Required work
Return exactly the lines from the start of the records below through the line containing "C205: 3.3uF (plus", both ends included, and leave out the pictures.

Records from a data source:
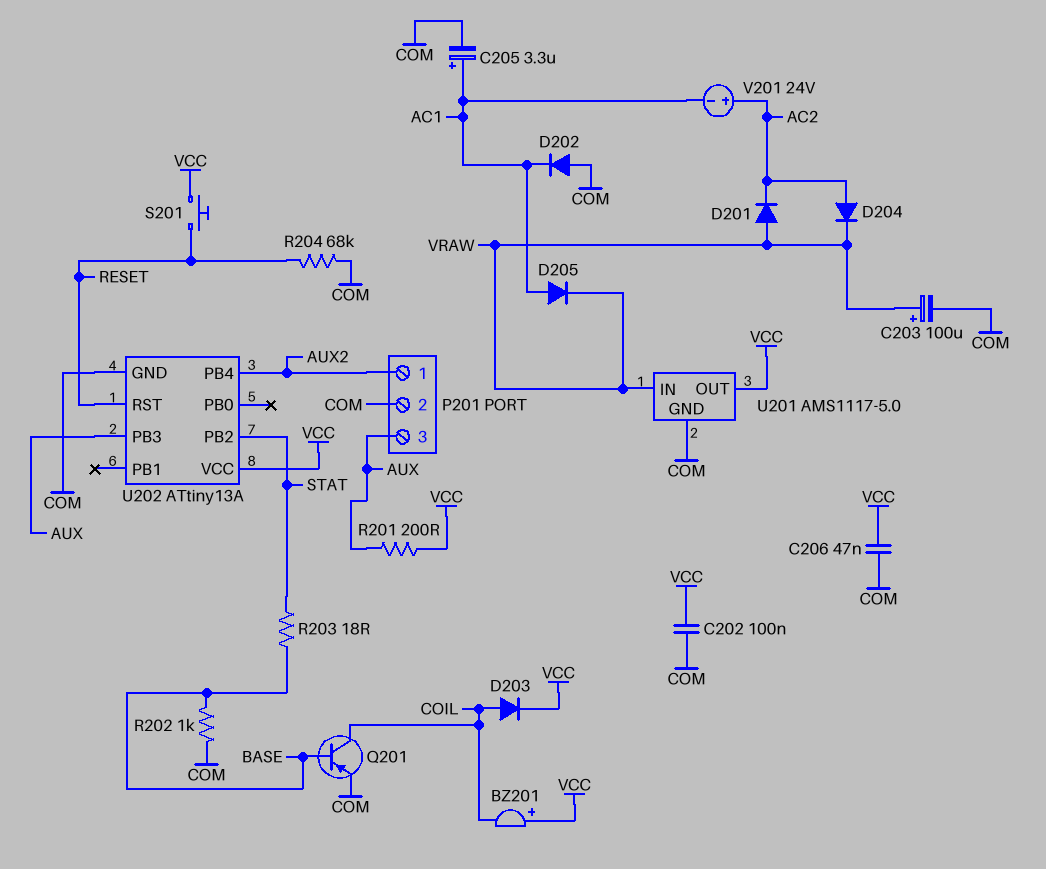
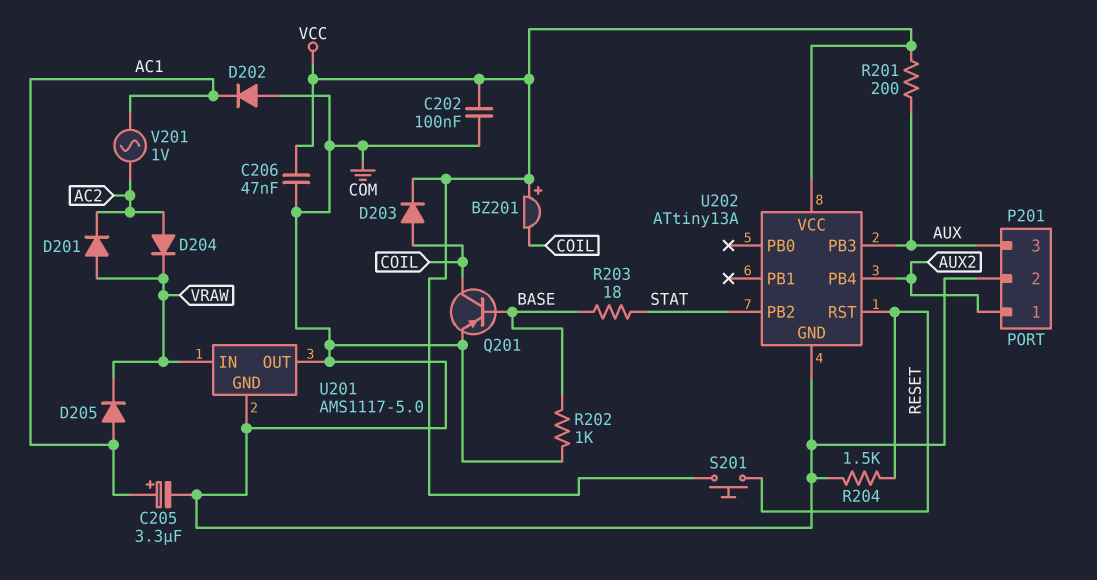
C203: 100uF (plus VRAW, minus COM) -> none
R204: 68k (COM, RESET) -> 1.5k (COM, RESET)
U201 pin OUT: VCC -> COM
V201: 24V (plus AC2, minus AC1) -> AC 1V (AC1, AC2)

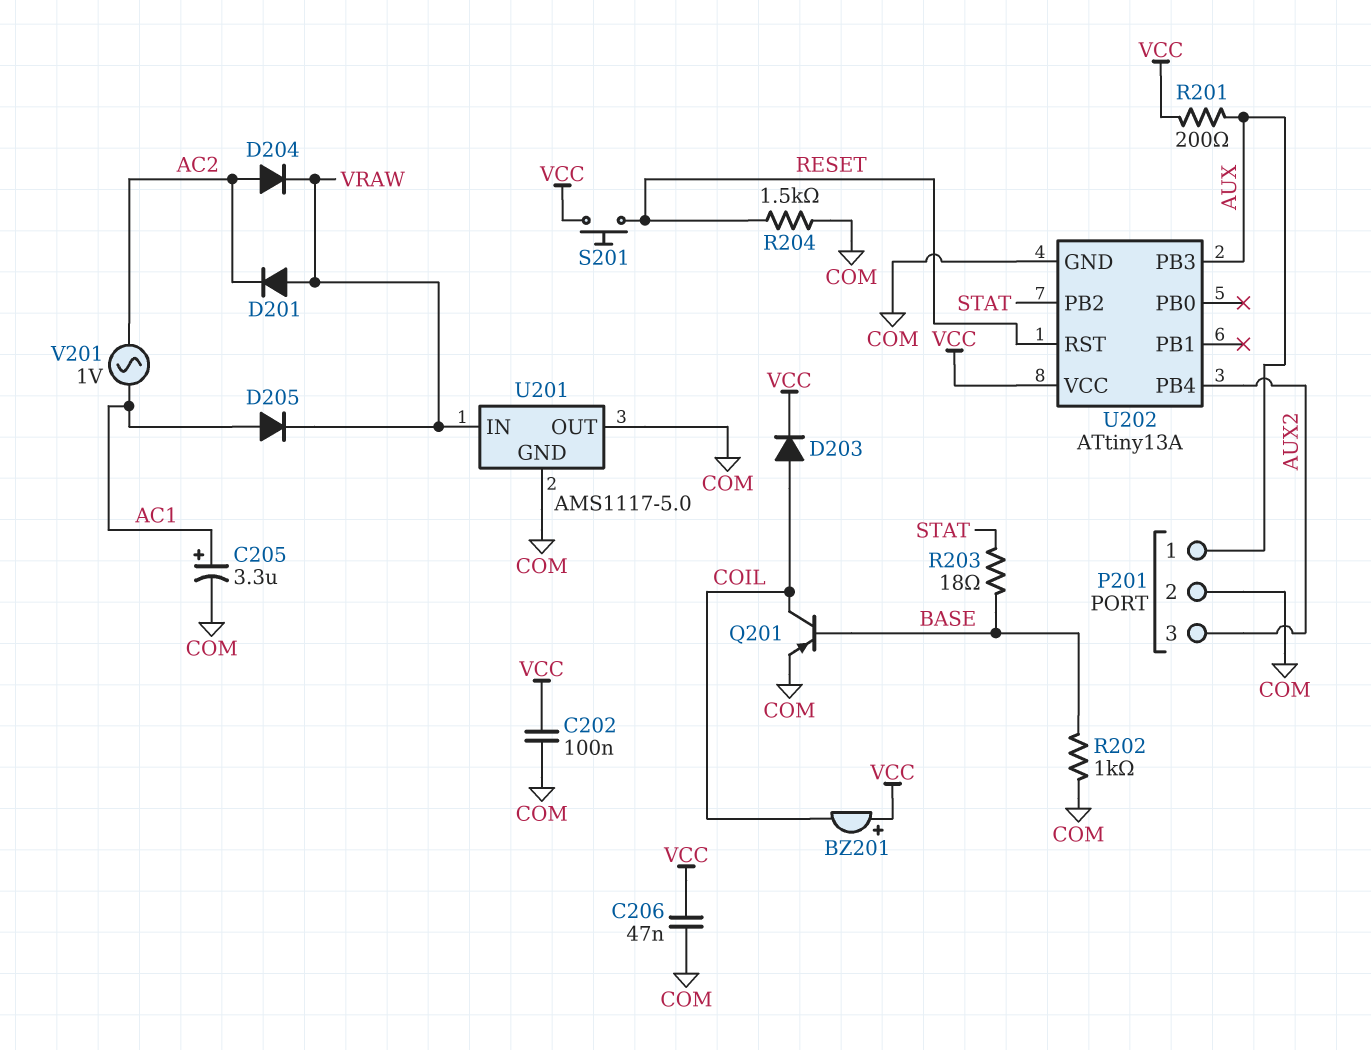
D202: diode (A COM, K AC1) -> none
P201 pin 1: AUX2 -> AUX
P201 pin 3: AUX -> AUX2

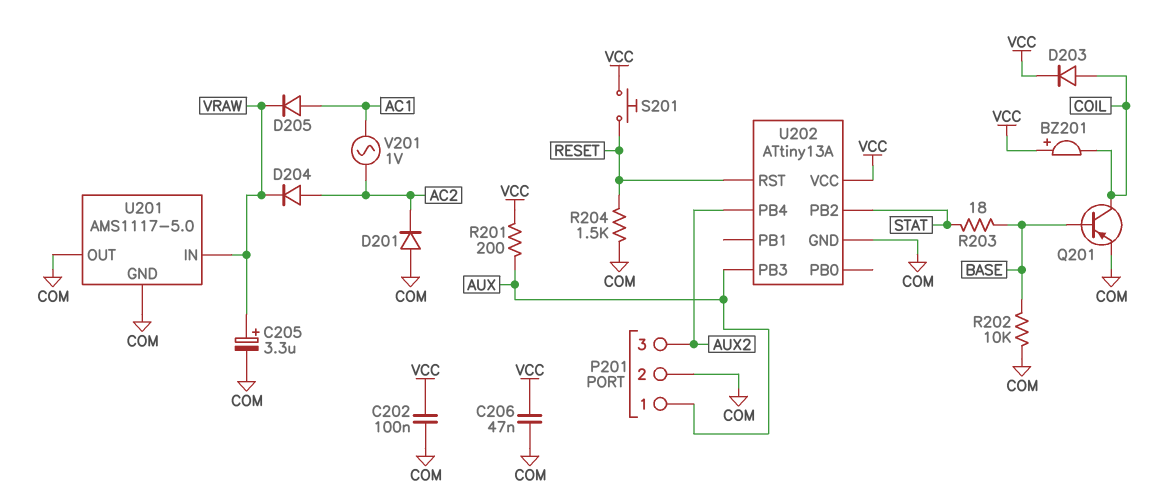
C205: 3.3uF (plus AC1, minus COM) -> 3.3uF (plus VRAW, minus COM)
D201: diode (A VRAW, K AC2) -> diode (A COM, K AC2)
R202: 1k (BASE, COM) -> 10k (BASE, COM)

Problem solution
C203: 100uF (plus VRAW, minus COM) -> none
R204: 68k (COM, RESET) -> 1.5k (COM, RESET)
U201 pin OUT: VCC -> COM
V201: 24V (plus AC2, minus AC1) -> AC 1V (AC1, AC2)

D202: diode (A COM, K AC1) -> none
P201 pin 1: AUX2 -> AUX
P201 pin 3: AUX -> AUX2

C205: 3.3uF (plus AC1, minus COM) -> 3.3uF (plus VRAW, minus COM)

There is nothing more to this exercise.